» **What to produce**
Arrange the lines from the first one through the line containing "Positioned to the right is clear", inclusive, as a numbered list. Leave out the blank lines.

⟨

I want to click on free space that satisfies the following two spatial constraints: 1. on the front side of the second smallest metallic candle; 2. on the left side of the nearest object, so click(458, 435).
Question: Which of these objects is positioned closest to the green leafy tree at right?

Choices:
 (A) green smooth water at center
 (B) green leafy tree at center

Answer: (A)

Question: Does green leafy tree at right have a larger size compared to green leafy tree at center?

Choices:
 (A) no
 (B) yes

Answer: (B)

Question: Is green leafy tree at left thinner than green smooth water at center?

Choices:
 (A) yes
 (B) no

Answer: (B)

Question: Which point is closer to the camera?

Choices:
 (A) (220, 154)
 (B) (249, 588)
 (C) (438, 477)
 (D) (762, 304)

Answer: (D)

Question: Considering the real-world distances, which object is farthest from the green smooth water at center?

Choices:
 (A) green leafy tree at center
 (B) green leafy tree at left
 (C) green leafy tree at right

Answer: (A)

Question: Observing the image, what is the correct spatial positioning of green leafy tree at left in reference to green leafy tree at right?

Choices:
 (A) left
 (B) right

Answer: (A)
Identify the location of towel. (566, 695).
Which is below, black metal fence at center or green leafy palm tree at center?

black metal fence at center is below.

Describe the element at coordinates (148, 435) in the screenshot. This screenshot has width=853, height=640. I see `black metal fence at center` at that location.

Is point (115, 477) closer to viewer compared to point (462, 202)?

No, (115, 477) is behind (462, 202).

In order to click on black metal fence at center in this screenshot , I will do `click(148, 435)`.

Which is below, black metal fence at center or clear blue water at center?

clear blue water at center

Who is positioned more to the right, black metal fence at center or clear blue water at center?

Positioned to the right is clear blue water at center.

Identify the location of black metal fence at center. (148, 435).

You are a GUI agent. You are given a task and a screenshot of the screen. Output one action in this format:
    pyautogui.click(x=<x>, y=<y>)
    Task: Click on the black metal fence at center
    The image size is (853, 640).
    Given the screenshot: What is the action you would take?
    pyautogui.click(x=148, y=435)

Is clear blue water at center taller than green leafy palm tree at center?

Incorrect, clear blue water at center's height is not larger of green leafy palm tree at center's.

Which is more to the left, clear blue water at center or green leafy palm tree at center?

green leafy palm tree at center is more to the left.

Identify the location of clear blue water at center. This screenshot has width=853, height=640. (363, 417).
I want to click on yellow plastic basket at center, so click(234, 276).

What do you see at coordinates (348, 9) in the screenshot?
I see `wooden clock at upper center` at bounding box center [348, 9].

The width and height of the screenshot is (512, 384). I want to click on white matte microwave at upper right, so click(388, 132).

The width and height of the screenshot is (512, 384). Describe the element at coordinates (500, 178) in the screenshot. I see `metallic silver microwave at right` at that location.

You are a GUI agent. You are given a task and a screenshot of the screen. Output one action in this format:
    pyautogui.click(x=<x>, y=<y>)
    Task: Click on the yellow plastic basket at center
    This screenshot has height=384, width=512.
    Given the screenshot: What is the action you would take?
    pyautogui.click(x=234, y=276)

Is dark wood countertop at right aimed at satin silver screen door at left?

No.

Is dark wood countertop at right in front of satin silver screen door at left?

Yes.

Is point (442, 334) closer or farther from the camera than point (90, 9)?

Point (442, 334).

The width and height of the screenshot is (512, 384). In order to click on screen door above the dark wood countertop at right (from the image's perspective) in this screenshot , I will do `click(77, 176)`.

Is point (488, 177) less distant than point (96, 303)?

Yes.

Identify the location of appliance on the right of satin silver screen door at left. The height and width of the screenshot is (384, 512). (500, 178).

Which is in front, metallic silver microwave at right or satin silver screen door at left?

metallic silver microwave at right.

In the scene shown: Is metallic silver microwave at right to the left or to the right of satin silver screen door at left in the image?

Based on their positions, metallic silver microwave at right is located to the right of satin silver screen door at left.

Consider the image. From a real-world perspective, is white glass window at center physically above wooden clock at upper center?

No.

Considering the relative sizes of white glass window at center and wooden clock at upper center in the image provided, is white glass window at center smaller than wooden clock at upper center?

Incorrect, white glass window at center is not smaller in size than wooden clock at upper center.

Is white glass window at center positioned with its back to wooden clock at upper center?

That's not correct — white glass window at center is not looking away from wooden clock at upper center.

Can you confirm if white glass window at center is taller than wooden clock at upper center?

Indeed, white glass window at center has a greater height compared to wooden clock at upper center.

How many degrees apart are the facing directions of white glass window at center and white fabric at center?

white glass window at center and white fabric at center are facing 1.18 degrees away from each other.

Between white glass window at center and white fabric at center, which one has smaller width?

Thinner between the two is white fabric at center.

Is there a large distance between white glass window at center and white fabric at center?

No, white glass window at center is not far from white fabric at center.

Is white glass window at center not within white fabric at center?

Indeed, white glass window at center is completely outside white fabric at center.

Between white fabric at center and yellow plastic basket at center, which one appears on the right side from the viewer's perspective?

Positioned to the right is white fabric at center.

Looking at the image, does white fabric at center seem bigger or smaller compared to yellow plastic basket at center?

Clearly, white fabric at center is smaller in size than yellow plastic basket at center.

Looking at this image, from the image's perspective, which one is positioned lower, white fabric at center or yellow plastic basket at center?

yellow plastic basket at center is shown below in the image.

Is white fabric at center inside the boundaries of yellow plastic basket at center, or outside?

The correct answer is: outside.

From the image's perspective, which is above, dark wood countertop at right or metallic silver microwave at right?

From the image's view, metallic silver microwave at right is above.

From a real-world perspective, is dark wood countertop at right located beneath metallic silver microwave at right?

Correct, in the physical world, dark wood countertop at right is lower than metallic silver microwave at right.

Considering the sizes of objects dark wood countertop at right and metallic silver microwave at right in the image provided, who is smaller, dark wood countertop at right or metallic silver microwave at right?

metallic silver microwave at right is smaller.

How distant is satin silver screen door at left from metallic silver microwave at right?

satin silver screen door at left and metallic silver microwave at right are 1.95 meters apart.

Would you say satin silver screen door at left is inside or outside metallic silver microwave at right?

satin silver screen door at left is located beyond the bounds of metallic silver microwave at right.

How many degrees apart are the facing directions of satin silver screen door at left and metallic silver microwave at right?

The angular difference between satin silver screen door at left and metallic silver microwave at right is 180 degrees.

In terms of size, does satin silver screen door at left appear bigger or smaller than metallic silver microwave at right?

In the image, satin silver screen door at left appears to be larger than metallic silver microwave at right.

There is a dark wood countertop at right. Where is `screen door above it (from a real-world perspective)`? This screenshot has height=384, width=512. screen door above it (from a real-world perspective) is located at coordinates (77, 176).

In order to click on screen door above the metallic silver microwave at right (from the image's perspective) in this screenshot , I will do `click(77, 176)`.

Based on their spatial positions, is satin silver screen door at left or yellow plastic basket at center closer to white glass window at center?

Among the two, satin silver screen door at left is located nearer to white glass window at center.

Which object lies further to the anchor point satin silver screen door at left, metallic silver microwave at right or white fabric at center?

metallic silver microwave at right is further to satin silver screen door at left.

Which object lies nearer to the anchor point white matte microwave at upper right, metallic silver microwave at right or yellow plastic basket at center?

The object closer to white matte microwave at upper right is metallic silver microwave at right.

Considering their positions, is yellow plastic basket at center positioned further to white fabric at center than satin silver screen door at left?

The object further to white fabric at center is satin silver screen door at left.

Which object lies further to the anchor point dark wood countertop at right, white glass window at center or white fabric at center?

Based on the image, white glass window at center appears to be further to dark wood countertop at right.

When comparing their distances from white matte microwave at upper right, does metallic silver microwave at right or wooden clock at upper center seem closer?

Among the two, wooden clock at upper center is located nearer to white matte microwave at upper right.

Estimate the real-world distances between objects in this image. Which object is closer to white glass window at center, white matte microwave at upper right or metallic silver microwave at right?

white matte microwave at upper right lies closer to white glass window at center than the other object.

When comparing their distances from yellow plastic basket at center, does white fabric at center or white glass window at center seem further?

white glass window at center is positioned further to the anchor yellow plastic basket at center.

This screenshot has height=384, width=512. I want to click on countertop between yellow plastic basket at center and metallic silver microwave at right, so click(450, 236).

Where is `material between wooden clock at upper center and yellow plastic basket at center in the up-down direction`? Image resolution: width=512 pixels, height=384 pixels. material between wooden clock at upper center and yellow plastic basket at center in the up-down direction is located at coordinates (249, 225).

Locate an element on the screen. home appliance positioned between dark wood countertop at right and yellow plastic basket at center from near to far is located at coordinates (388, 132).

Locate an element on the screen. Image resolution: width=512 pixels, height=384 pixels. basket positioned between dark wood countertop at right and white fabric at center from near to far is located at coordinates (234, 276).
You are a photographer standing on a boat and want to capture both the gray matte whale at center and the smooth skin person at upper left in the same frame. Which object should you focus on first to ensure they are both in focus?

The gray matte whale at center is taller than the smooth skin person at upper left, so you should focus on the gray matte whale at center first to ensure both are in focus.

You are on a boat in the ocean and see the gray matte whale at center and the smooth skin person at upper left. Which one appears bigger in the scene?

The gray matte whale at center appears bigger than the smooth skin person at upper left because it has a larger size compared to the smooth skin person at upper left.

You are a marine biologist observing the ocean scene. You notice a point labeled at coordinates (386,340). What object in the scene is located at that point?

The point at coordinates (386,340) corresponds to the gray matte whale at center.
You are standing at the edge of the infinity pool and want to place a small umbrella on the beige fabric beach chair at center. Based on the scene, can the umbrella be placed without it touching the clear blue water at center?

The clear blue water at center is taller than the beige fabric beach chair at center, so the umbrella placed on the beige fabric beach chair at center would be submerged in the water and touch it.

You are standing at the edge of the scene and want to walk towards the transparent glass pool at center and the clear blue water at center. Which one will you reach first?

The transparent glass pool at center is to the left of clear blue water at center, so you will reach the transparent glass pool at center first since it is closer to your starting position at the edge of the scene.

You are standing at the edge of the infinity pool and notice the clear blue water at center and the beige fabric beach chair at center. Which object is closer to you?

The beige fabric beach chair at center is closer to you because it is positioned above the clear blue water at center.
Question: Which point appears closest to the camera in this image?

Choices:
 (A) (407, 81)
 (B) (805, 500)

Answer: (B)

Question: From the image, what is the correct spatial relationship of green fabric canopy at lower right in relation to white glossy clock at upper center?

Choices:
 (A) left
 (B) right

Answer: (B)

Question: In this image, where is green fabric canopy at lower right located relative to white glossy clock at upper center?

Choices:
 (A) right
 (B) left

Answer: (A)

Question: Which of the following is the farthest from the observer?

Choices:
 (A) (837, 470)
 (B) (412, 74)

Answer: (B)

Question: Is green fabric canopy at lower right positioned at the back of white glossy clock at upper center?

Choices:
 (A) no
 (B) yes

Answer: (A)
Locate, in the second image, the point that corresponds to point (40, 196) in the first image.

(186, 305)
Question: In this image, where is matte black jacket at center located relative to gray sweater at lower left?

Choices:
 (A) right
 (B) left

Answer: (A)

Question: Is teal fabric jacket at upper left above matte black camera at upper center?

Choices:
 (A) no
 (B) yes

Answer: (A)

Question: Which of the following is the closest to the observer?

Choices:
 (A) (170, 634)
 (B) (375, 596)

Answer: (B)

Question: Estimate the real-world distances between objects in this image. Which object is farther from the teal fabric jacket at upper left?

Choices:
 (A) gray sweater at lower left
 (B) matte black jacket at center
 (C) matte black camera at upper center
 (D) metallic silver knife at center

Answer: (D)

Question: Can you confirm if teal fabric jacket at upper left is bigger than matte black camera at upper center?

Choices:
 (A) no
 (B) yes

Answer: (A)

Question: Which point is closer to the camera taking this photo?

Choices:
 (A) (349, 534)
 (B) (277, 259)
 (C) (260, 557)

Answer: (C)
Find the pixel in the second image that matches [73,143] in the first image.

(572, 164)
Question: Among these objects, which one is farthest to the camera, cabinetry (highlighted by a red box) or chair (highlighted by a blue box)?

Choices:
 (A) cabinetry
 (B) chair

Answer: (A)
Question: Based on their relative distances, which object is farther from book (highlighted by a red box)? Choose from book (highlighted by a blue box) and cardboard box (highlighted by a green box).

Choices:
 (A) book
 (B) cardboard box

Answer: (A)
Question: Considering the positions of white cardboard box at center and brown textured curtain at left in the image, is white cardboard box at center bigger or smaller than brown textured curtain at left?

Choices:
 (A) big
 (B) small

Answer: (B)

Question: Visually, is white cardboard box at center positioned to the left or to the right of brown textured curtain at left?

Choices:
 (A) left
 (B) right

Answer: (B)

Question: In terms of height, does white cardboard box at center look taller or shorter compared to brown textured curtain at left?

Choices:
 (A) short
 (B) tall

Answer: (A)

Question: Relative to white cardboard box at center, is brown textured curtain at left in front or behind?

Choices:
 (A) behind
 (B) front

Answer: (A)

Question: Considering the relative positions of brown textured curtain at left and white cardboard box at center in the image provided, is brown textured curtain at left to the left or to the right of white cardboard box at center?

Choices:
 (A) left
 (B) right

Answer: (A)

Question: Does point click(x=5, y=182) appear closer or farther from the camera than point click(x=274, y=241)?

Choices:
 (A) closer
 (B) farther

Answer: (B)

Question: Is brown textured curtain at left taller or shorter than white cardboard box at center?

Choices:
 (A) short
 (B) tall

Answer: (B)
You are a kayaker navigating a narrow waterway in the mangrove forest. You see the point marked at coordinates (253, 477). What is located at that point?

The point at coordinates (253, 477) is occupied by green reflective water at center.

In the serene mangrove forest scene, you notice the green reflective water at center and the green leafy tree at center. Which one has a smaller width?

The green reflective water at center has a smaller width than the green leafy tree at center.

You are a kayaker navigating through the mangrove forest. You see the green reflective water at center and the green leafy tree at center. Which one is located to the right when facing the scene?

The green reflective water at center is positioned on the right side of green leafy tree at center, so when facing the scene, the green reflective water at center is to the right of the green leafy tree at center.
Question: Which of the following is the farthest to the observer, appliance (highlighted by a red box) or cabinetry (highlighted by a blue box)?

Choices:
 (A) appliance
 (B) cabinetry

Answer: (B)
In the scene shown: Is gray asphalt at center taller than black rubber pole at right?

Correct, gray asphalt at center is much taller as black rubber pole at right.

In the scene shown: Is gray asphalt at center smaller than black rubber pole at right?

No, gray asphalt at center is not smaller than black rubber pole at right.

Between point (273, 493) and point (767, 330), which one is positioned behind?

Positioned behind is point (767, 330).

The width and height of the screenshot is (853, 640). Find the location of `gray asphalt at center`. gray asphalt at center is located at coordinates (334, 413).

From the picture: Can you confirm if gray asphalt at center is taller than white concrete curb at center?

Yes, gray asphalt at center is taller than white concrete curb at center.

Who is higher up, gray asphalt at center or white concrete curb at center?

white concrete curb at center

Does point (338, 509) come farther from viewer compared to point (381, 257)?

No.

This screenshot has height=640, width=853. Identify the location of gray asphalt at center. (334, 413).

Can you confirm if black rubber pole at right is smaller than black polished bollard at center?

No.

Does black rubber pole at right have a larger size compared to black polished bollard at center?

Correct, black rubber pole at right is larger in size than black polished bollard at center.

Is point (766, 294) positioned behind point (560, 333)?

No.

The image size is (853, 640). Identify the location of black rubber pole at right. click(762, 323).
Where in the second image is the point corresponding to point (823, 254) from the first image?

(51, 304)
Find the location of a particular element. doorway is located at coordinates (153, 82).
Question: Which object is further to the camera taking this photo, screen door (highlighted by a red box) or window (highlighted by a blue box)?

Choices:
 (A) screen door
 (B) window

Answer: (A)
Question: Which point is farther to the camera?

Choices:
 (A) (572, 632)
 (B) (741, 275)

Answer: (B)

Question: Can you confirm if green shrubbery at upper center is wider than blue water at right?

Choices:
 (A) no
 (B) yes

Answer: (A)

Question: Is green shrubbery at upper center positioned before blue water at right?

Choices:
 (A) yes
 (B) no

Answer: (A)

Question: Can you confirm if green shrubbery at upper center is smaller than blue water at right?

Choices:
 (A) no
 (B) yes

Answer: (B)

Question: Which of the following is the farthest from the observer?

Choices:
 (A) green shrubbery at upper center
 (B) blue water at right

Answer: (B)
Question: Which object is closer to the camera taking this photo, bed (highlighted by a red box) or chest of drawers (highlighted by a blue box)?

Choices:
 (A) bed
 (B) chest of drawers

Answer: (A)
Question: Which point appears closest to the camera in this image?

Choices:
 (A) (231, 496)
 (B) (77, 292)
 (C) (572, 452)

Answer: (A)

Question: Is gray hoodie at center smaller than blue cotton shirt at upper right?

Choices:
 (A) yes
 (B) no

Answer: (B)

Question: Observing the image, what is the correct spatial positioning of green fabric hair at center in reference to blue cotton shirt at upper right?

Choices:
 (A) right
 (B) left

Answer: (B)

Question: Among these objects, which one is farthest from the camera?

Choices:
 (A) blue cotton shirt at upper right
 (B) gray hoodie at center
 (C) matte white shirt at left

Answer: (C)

⟩

» **Completed task**
1. I want to click on free space that satisfies the following two spatial constraints: 1. on the front side of the second smallest metallic candle; 2. on the left side of the nearest object, so click(458, 435).
2. Question: Which of these objects is positioned closest to the green leafy tree at right?
3. Choices:
4.  (A) green smooth water at center
5.  (B) green leafy tree at center
6. Answer: (A)
7. Question: Does green leafy tree at right have a larger size compared to green leafy tree at center?
8. Choices:
9.  (A) no
10.  (B) yes
11. Answer: (B)
12. Question: Is green leafy tree at left thinner than green smooth water at center?
13. Choices:
14.  (A) yes
15.  (B) no
16. Answer: (B)
17. Question: Which point is closer to the camera?
18. Choices:
19.  (A) (220, 154)
20.  (B) (249, 588)
21.  (C) (438, 477)
22.  (D) (762, 304)
23. Answer: (D)
24. Question: Considering the real-world distances, which object is farthest from the green smooth water at center?
25. Choices:
26.  (A) green leafy tree at center
27.  (B) green leafy tree at left
28.  (C) green leafy tree at right
29. Answer: (A)
30. Question: Observing the image, what is the correct spatial positioning of green leafy tree at left in reference to green leafy tree at right?
31. Choices:
32.  (A) left
33.  (B) right
34. Answer: (A)
35. Identify the location of towel. (566, 695).
36. Which is below, black metal fence at center or green leafy palm tree at center?
37. black metal fence at center is below.
38. Describe the element at coordinates (148, 435) in the screenshot. This screenshot has width=853, height=640. I see `black metal fence at center` at that location.
39. Is point (115, 477) closer to viewer compared to point (462, 202)?
40. No, (115, 477) is behind (462, 202).
41. In order to click on black metal fence at center in this screenshot , I will do `click(148, 435)`.
42. Which is below, black metal fence at center or clear blue water at center?
43. clear blue water at center
44. Who is positioned more to the right, black metal fence at center or clear blue water at center?
45. Positioned to the right is clear blue water at center.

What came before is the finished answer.